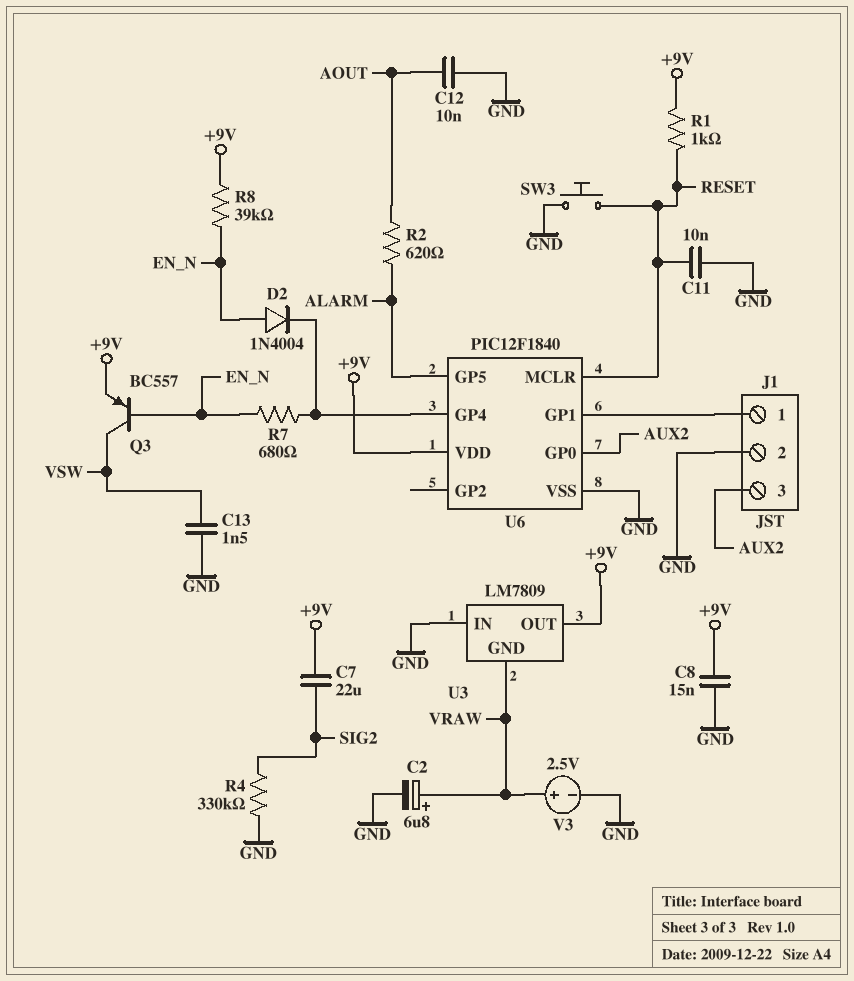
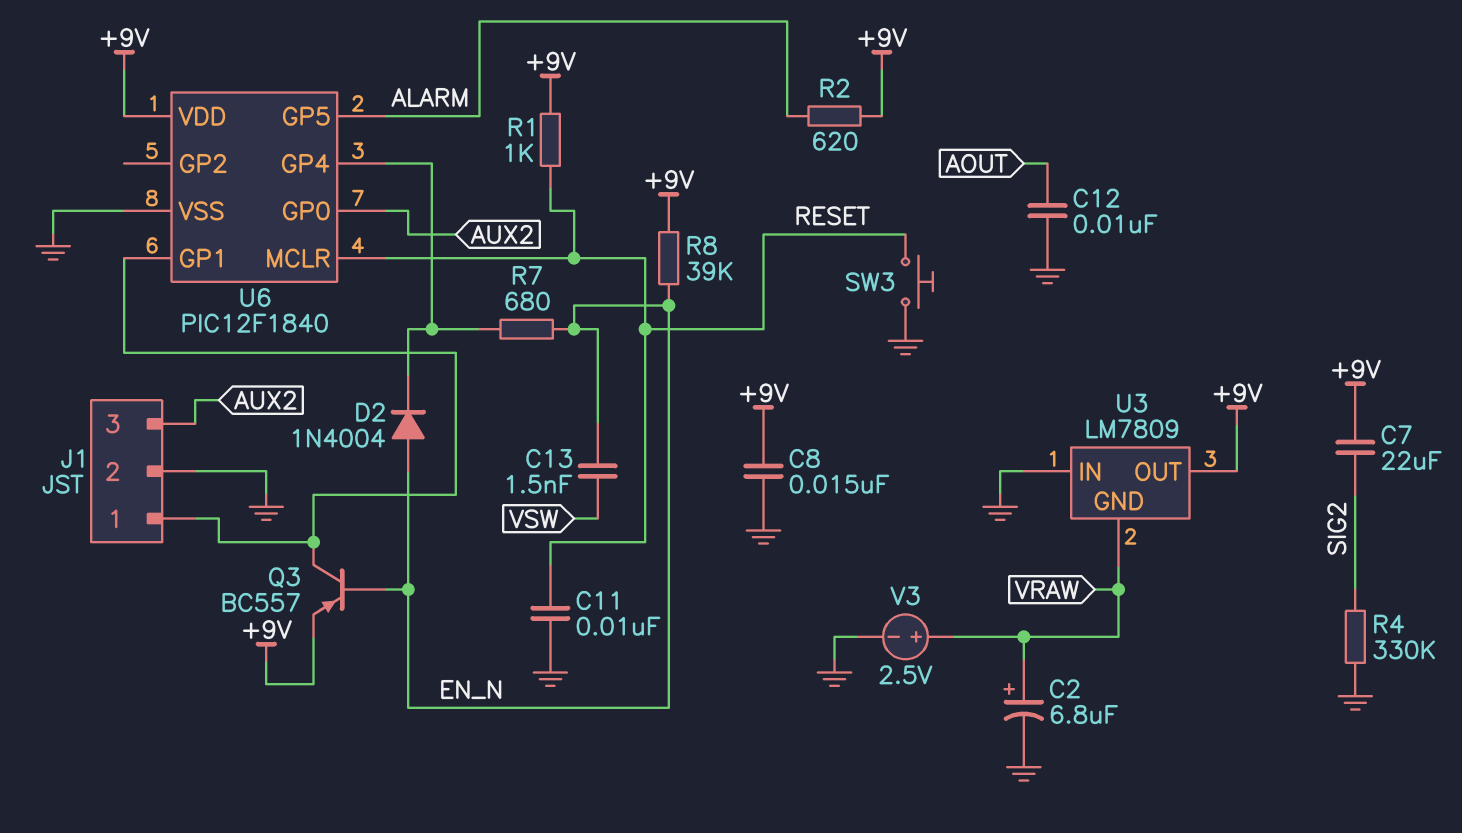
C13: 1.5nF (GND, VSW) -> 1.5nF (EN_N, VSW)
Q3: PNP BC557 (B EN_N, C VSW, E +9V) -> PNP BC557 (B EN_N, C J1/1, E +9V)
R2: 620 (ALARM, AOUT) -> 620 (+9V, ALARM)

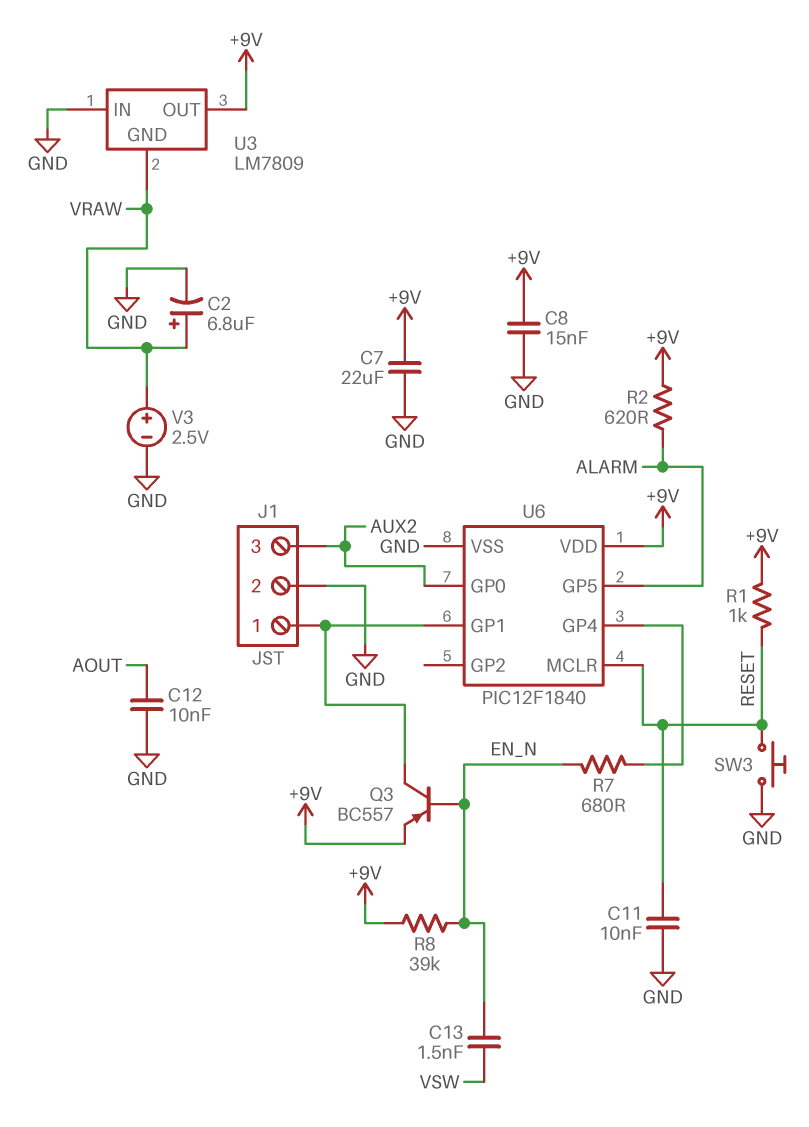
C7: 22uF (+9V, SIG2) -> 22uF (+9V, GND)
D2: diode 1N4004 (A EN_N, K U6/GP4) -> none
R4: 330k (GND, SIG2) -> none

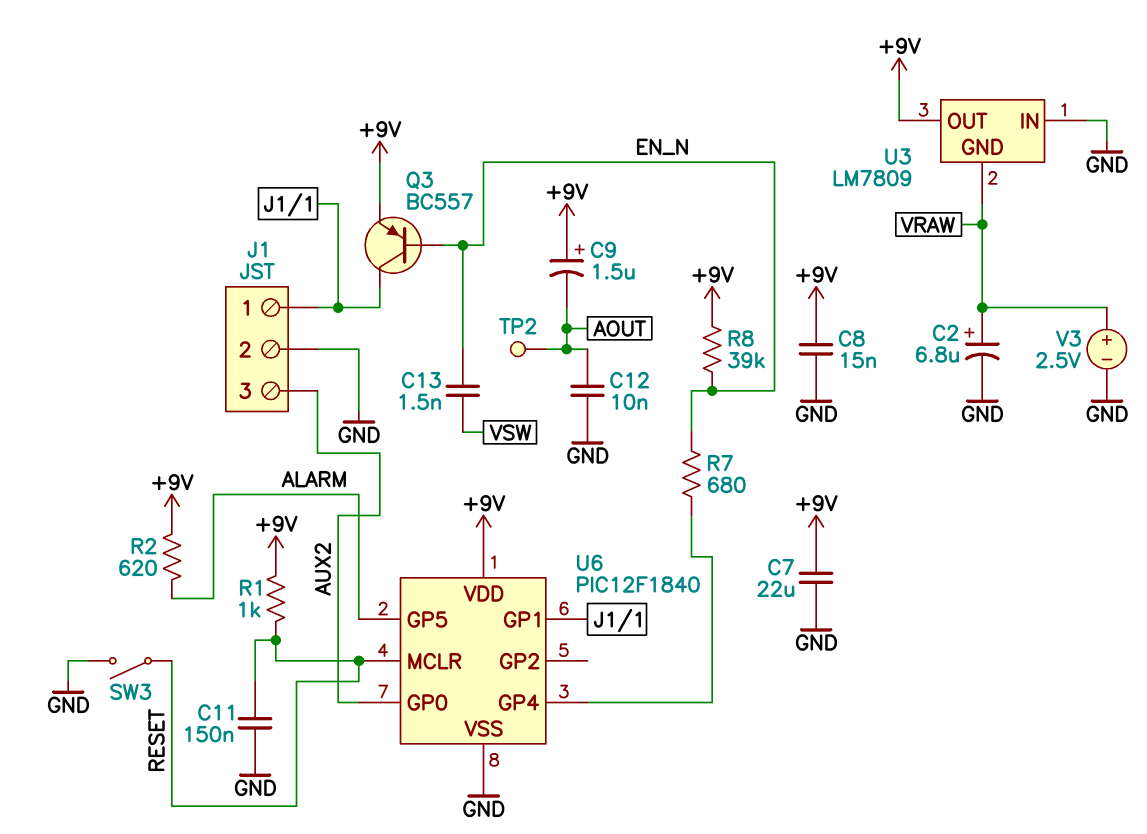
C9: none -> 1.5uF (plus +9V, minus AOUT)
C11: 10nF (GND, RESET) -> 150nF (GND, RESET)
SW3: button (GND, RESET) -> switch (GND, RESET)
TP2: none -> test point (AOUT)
...
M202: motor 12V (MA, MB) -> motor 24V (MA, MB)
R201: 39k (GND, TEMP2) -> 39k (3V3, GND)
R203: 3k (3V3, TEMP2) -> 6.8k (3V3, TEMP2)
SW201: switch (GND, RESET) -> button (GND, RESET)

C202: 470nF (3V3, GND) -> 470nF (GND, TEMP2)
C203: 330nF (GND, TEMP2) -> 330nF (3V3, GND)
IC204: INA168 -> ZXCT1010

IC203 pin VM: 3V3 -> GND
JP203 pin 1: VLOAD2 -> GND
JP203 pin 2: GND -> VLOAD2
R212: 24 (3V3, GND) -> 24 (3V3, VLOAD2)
---
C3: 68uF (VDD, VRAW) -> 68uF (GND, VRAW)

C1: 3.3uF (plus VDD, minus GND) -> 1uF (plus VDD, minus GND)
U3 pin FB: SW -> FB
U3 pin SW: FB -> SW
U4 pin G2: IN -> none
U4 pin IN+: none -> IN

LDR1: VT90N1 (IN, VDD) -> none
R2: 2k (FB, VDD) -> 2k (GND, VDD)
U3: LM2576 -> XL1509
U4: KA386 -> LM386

• [Work required]
In the records above, find each line that mentions the word "AOUT", and copy it.

• [Solution to this exercise]
R2: 620 (ALARM, AOUT) -> 620 (+9V, ALARM)
C9: none -> 1.5uF (plus +9V, minus AOUT)
TP2: none -> test point (AOUT)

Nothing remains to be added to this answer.